ASSIGNED TASK ▸ For each line below with the word "purple", write out a copy.

[Opening EXERCISE DATA section]

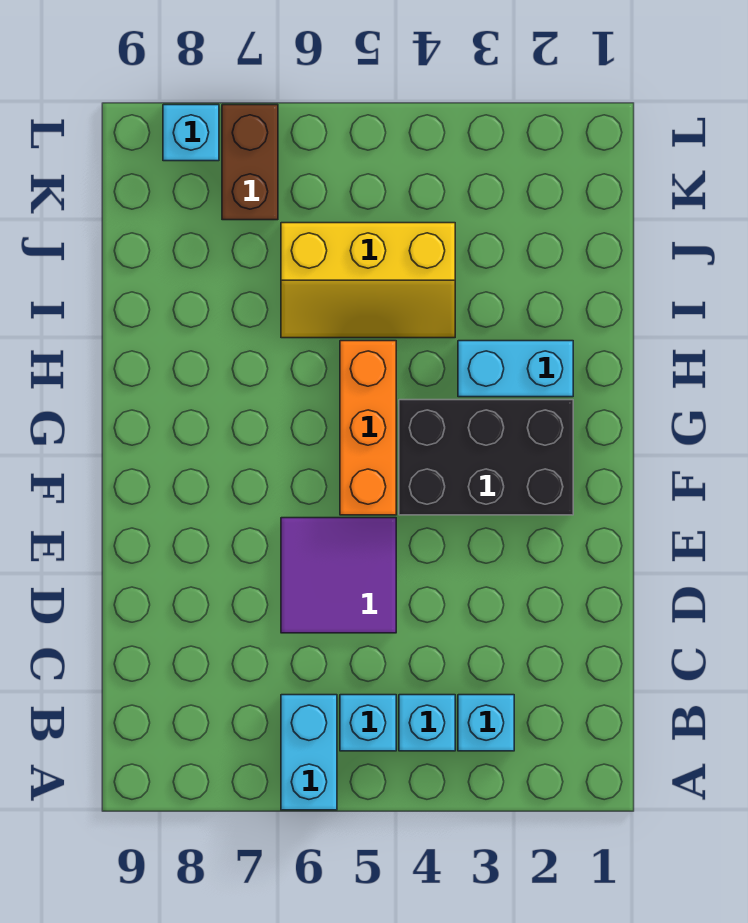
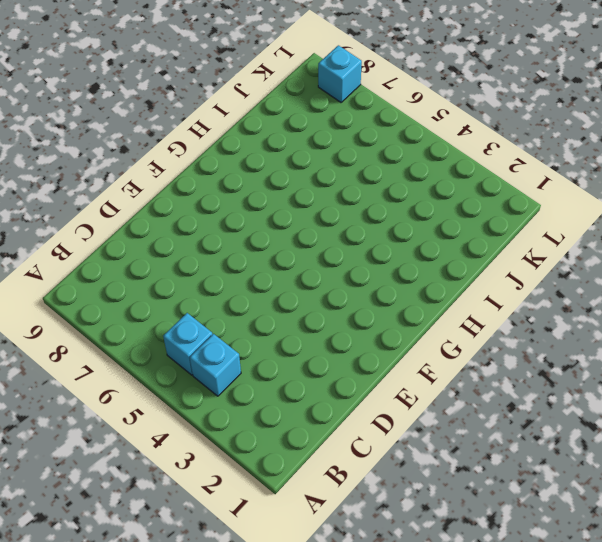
none -> cyan brick A6:B6 level 1
none -> cyan brick B3 level 1

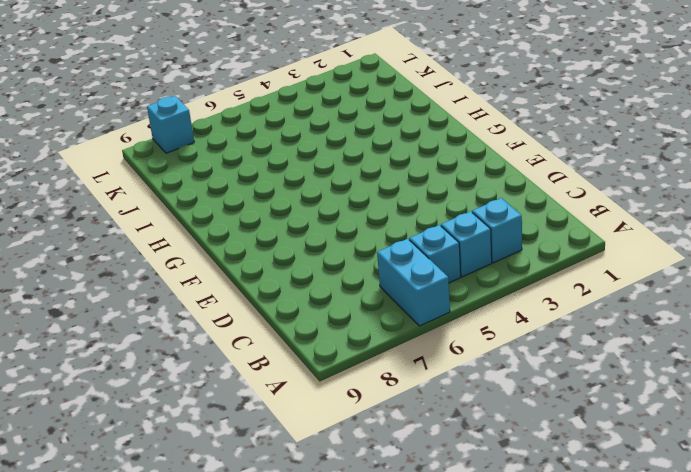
none -> purple tile D5:E6 level 1
none -> black brick F2:G4 level 1

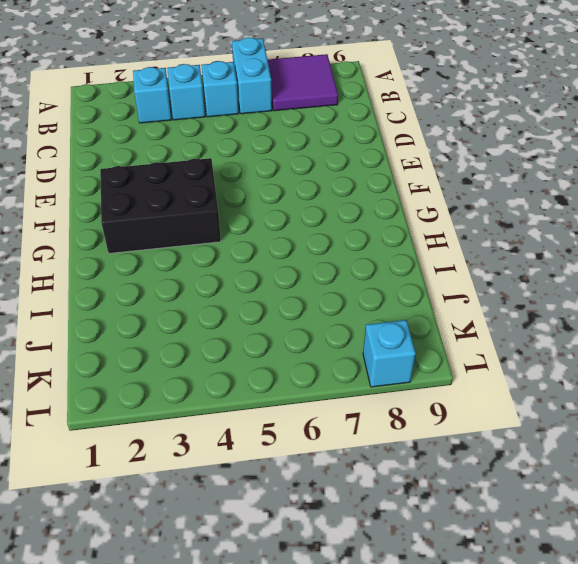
purple tile A7:B8 level 1 -> purple tile D5:E6 level 1
none -> orange brick F5:H5 level 1
none -> cyan brick H2:H3 level 1

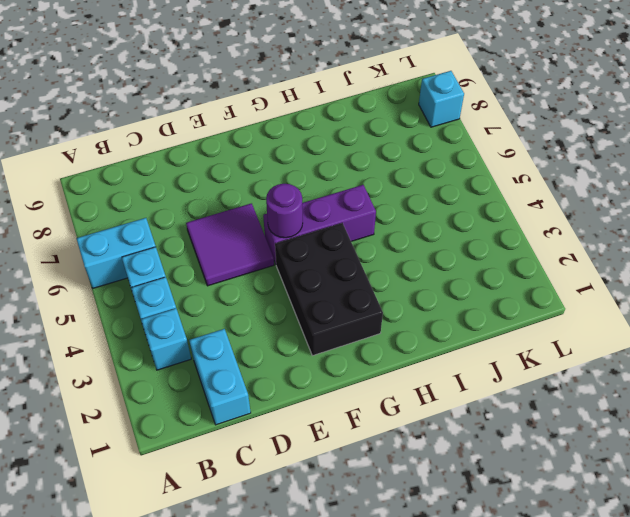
cyan brick C1:C2 level 1 -> cyan brick H2:H3 level 1
purple brick F5:H5 level 1 -> orange brick F5:H5 level 1
purple round brick F5 level 2 -> none
none -> yellow slope I4:J6 level 1 top J
none -> brown brick K7:L7 level 1

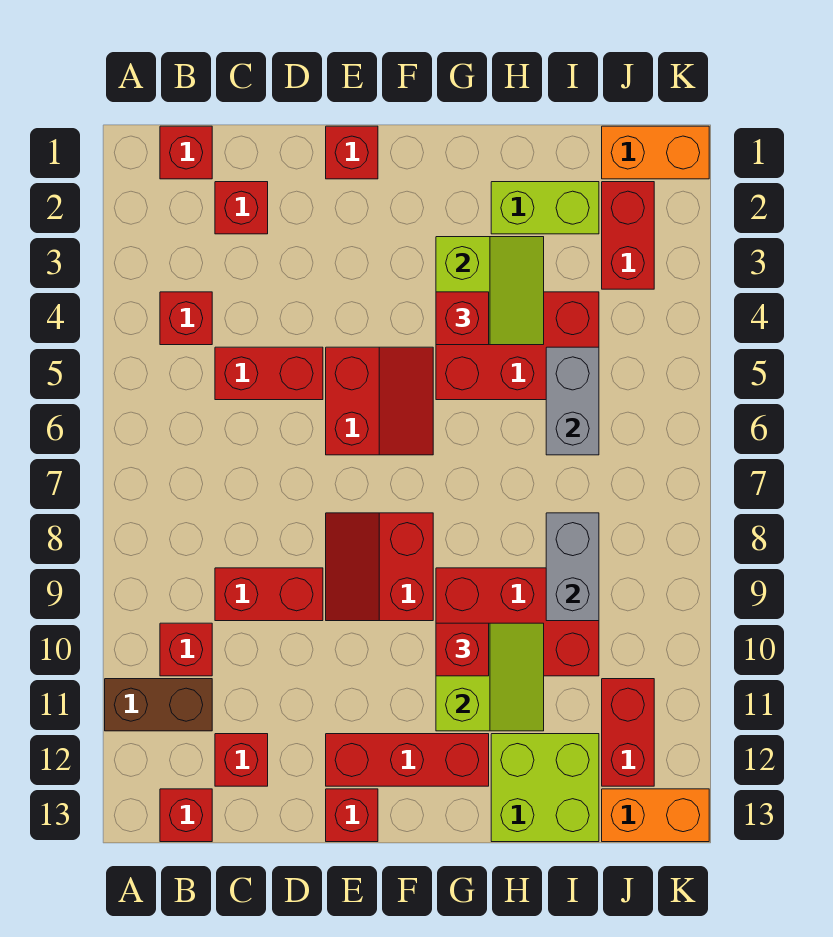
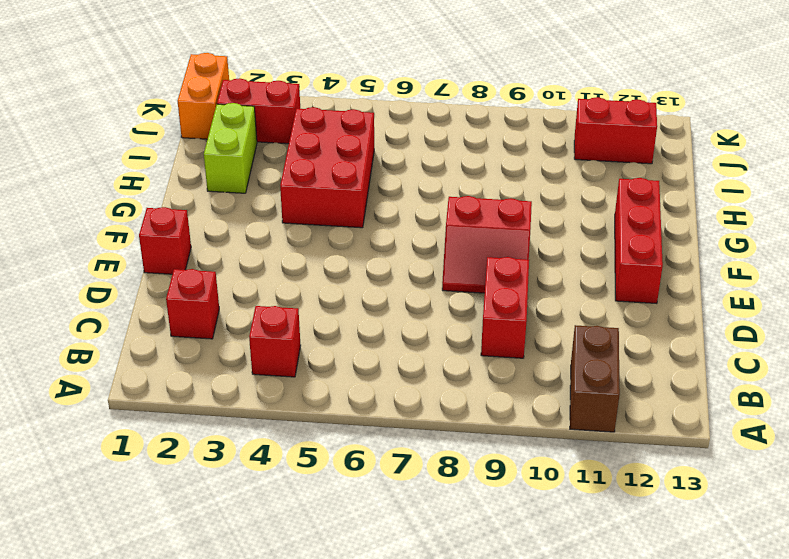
none -> red brick B1 level 1
none -> red brick B10 level 1
none -> red brick B13 level 1

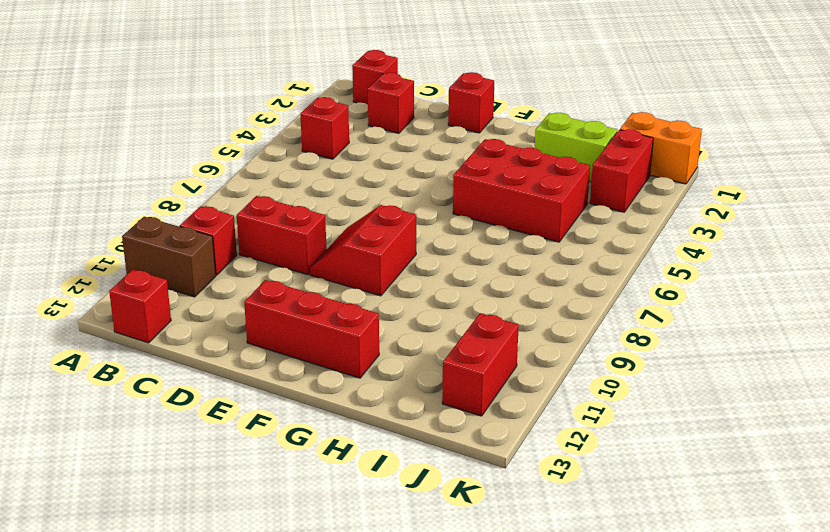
none -> red brick C5:D5 level 1
none -> red brick C12 level 1
none -> red slope E5:F6 level 1 top E

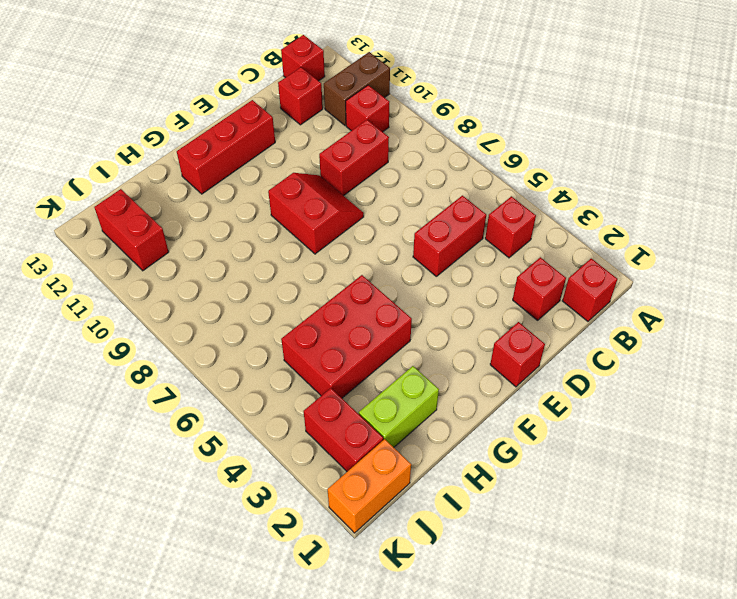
none -> red slope E5:F6 level 1 top E
none -> red brick E13 level 1
none -> red brick G9:I10 level 1

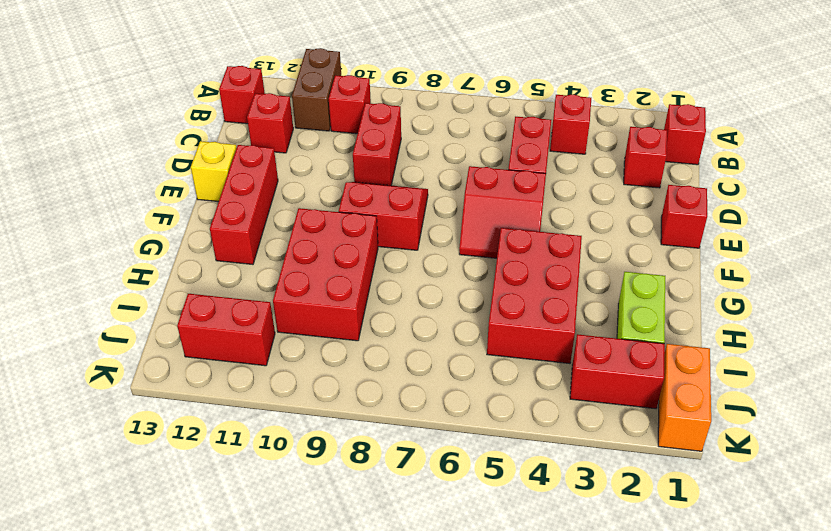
yellow brick E13 level 1 -> red brick E13 level 1
none -> lime brick H12:I13 level 1
none -> orange brick J13:K13 level 1
none -> lime slope G3:H4 level 2 top G

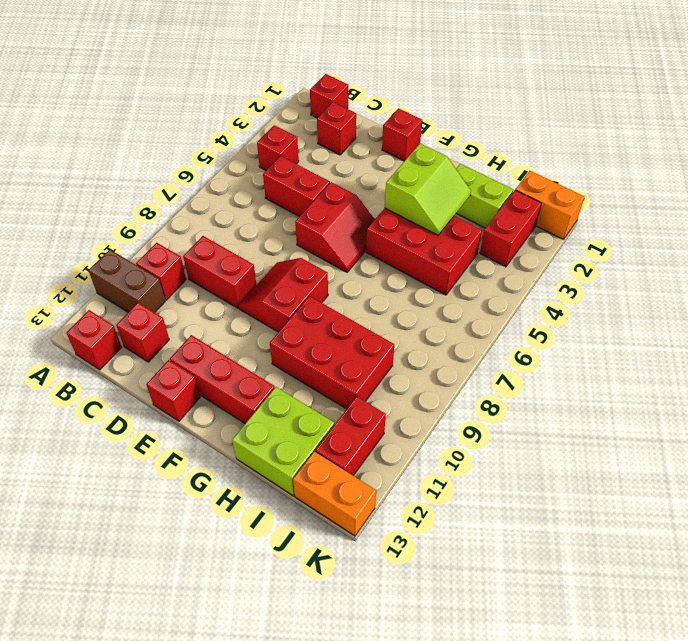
none -> lime slope G10:H11 level 2 top G
none -> grey brick I5:I6 level 2
none -> grey brick I8:I9 level 2

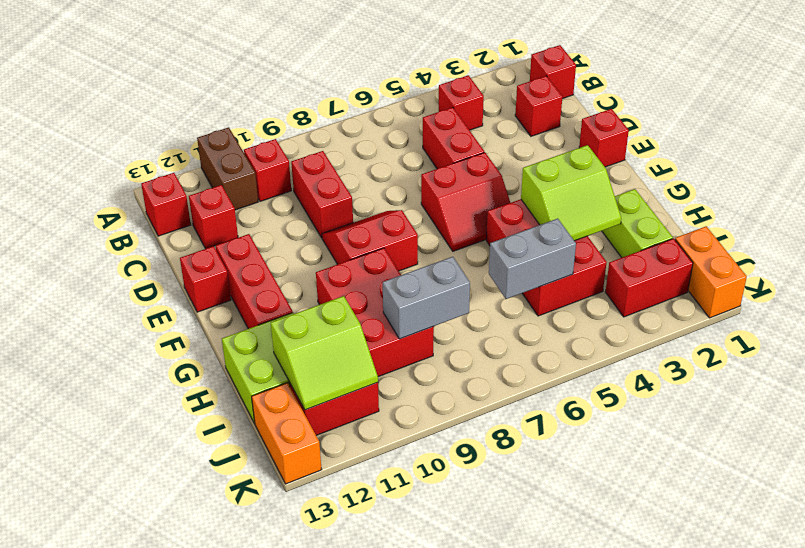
lime slope I11:J12 level 2 top I -> lime slope G10:H11 level 2 top G
none -> red brick G4 level 3
none -> red brick G10 level 3

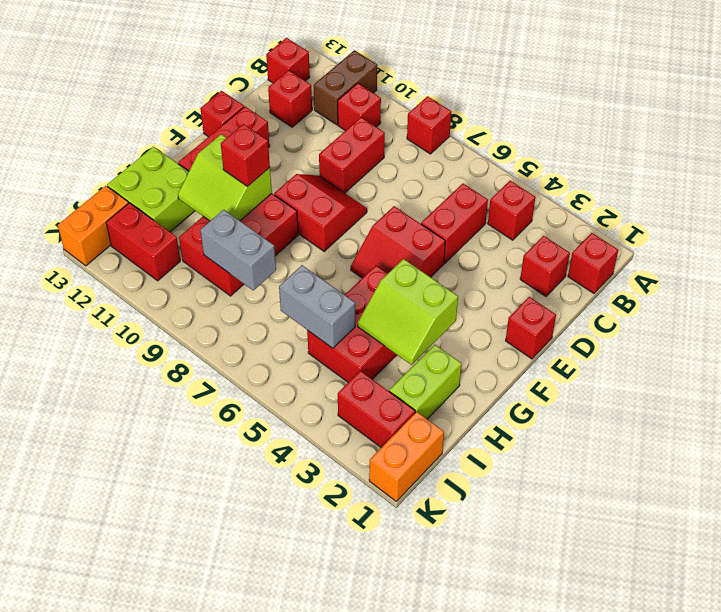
red brick A8 level 1 -> red brick G4 level 3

[Closing EXERCISE DATA section]

OUTPUT ▸
none -> purple tile D5:E6 level 1
purple tile A7:B8 level 1 -> purple tile D5:E6 level 1
purple brick F5:H5 level 1 -> orange brick F5:H5 level 1
purple round brick F5 level 2 -> none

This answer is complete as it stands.